- _Your goal_:
An exact transcription of all the data is required, with every image removed.

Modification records
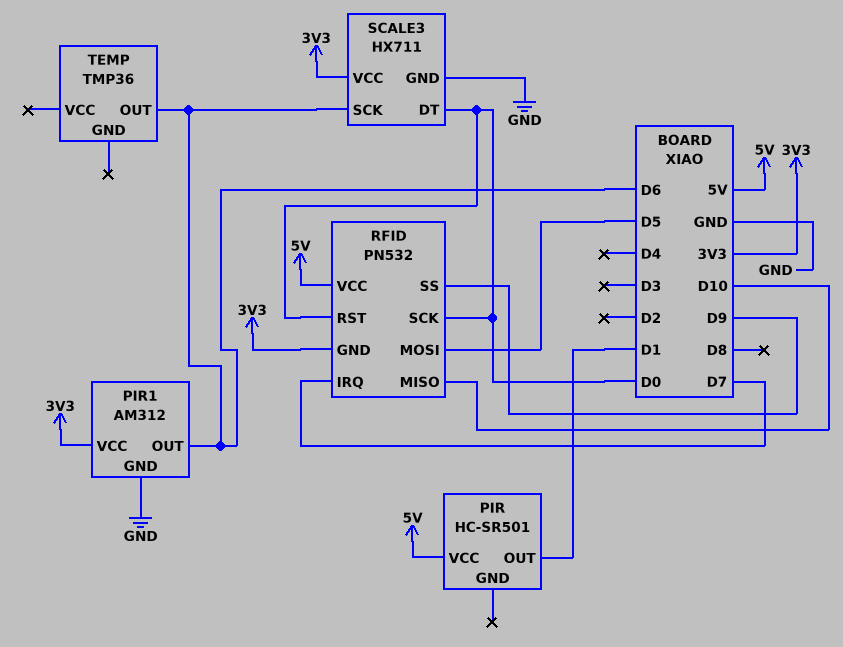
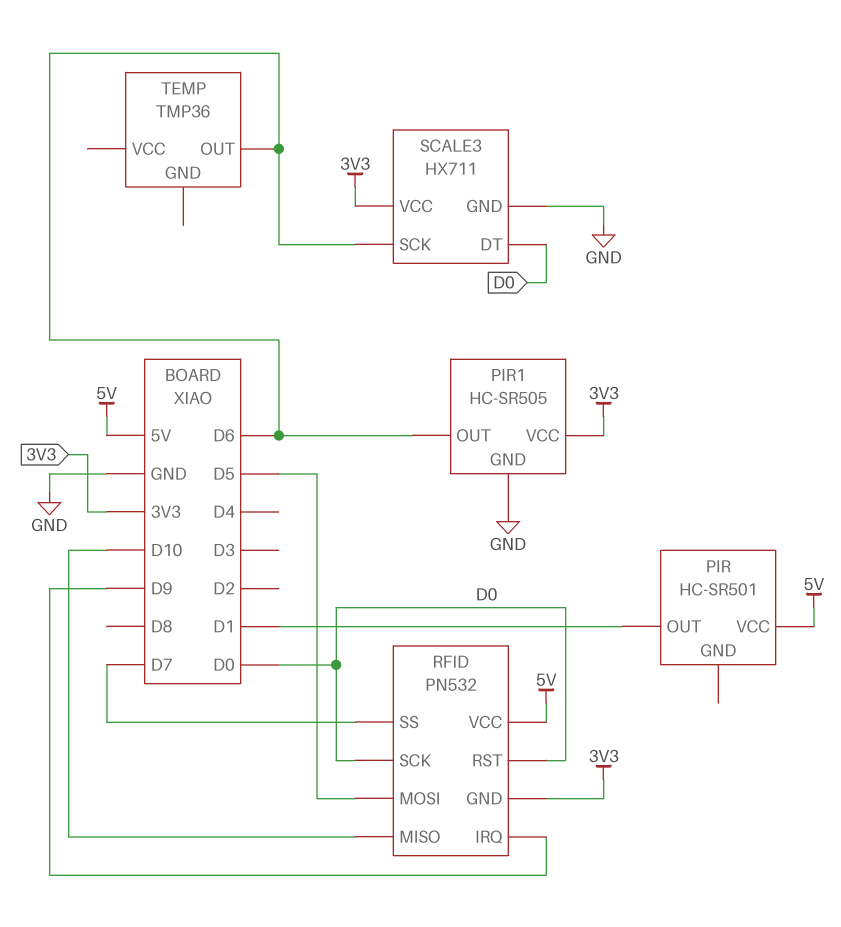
PIR1: AM312 -> HC-SR505
RFID pin IRQ: D7 -> D9
RFID pin SS: D9 -> D7

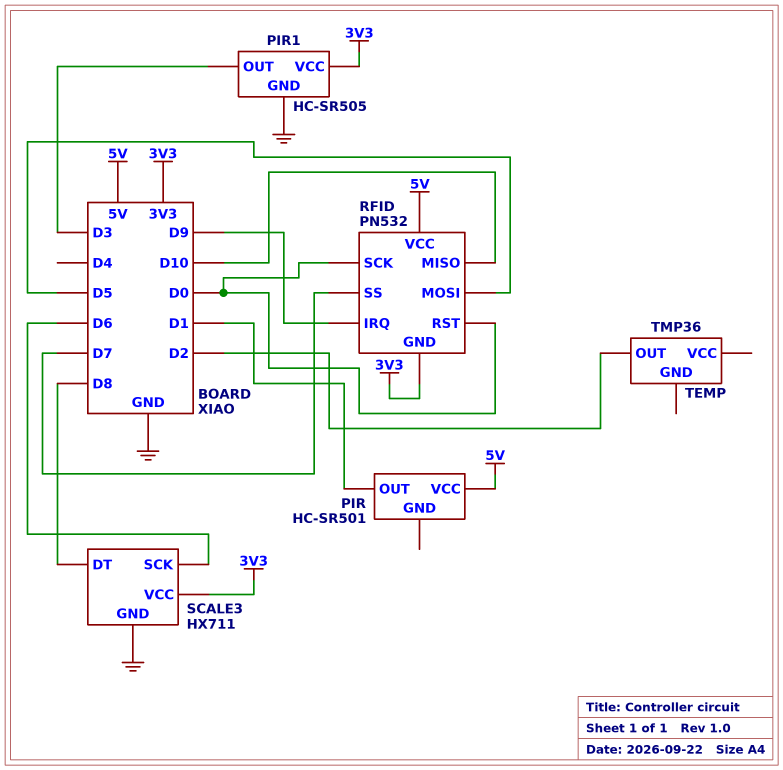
PIR1 pin OUT: D6 -> D3
SCALE3 pin DT: D0 -> D8
TEMP pin OUT: D6 -> D2

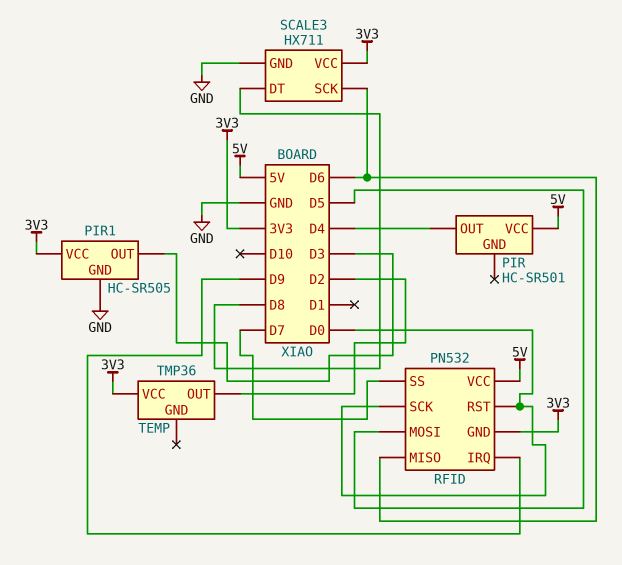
PIR pin OUT: D1 -> D4
RFID pin MISO: D10 -> D6
TEMP pin VCC: none -> 3V3

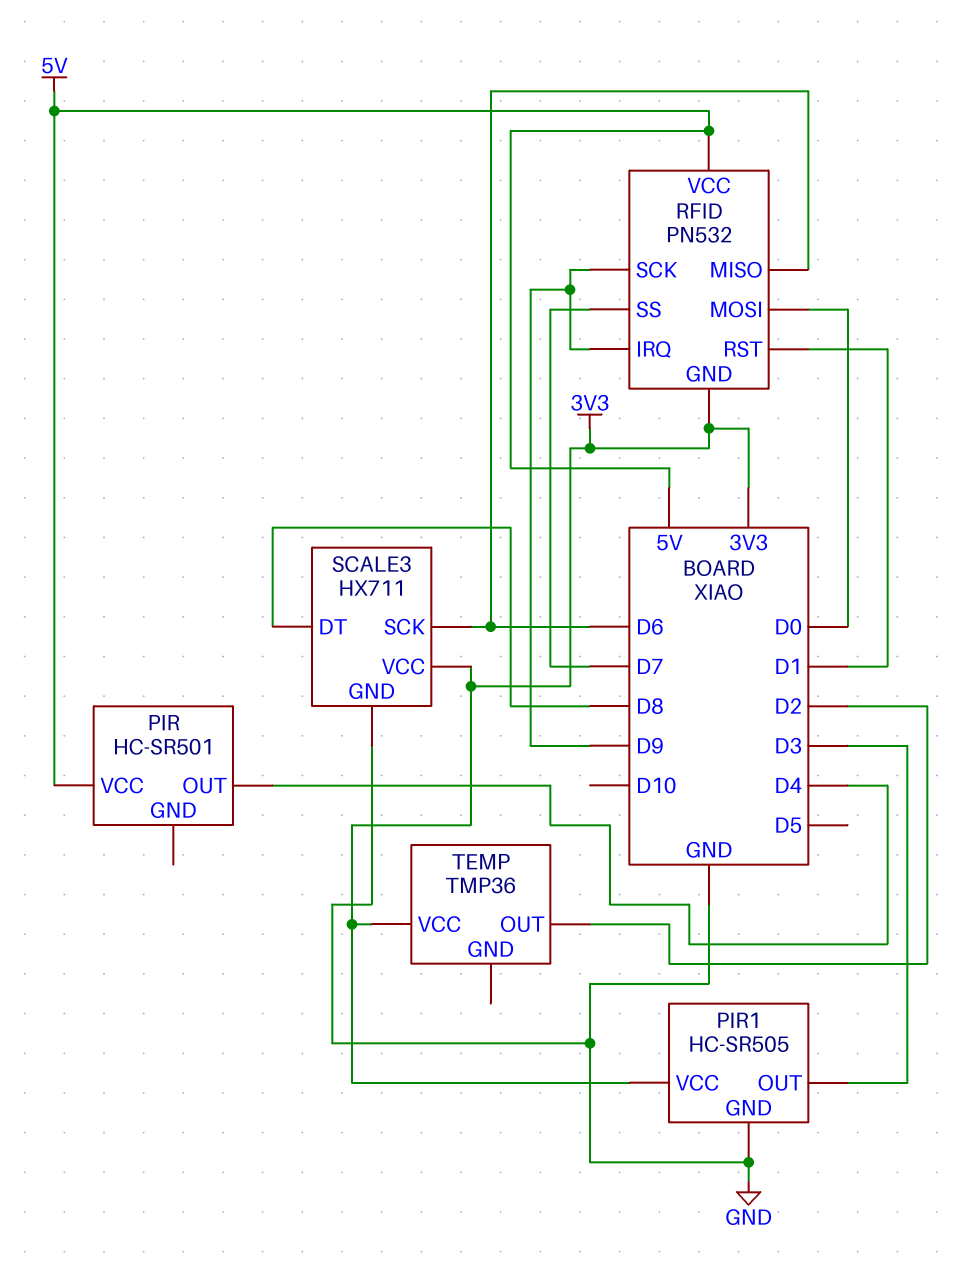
RFID pin MOSI: D5 -> D0
RFID pin RST: D0 -> D1
RFID pin SCK: D0 -> D9

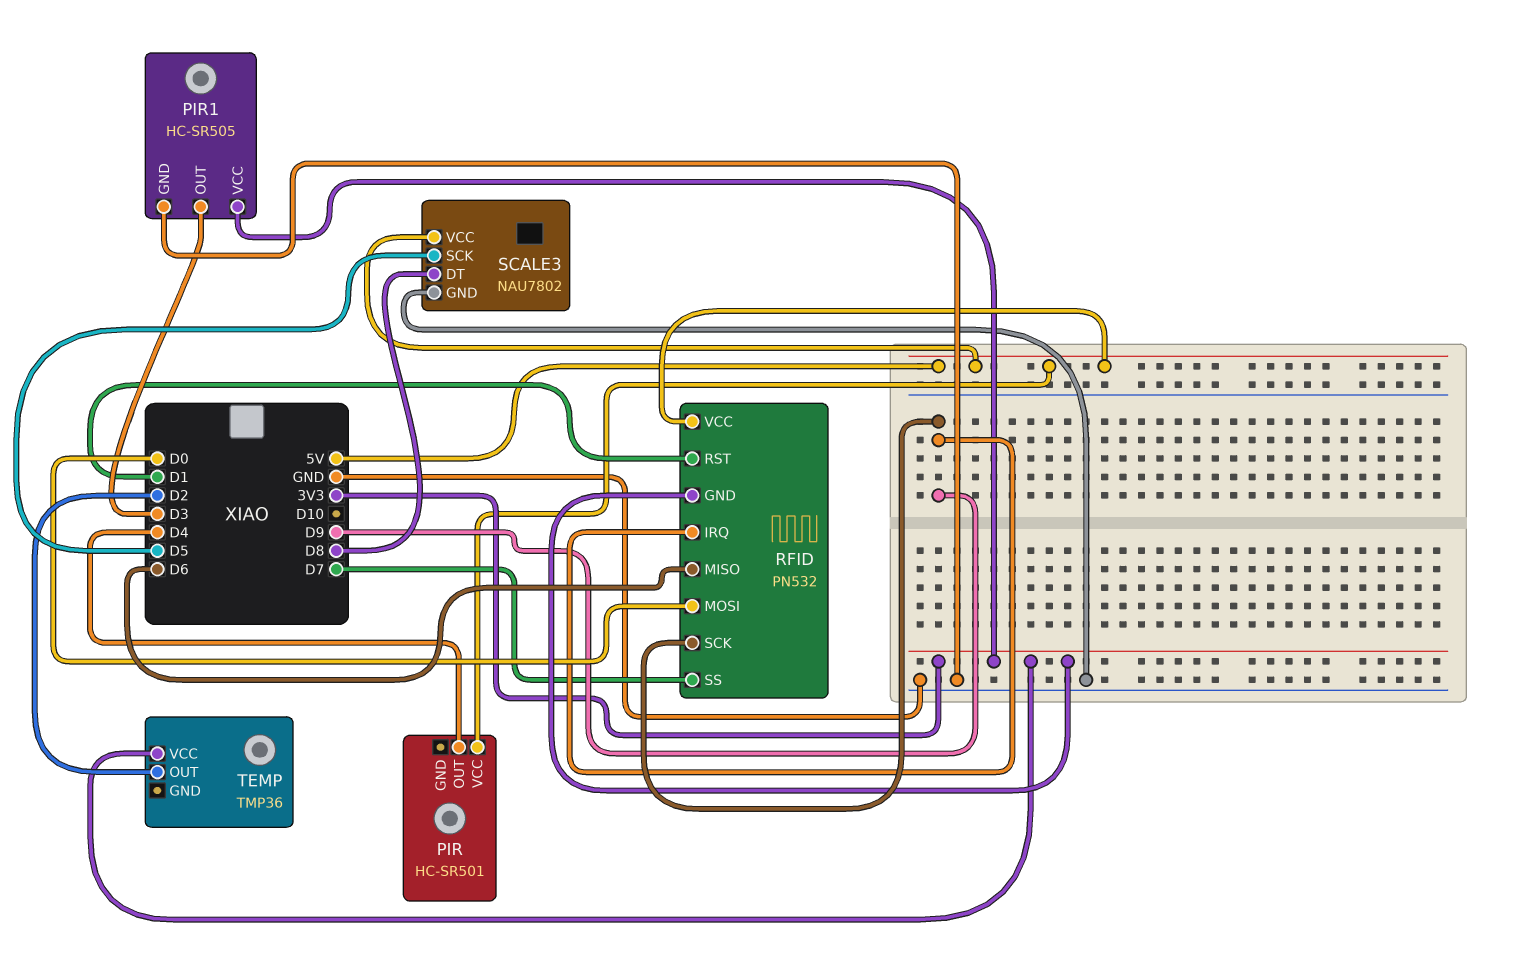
SCALE3: HX711 -> NAU7802
SCALE3 pin SCK: D6 -> D5
SCALE3 pin VCC: 3V3 -> 5V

- _Your response_:
PIR1: AM312 -> HC-SR505
RFID pin IRQ: D7 -> D9
RFID pin SS: D9 -> D7

PIR1 pin OUT: D6 -> D3
SCALE3 pin DT: D0 -> D8
TEMP pin OUT: D6 -> D2

PIR pin OUT: D1 -> D4
RFID pin MISO: D10 -> D6
TEMP pin VCC: none -> 3V3

RFID pin MOSI: D5 -> D0
RFID pin RST: D0 -> D1
RFID pin SCK: D0 -> D9

SCALE3: HX711 -> NAU7802
SCALE3 pin SCK: D6 -> D5
SCALE3 pin VCC: 3V3 -> 5V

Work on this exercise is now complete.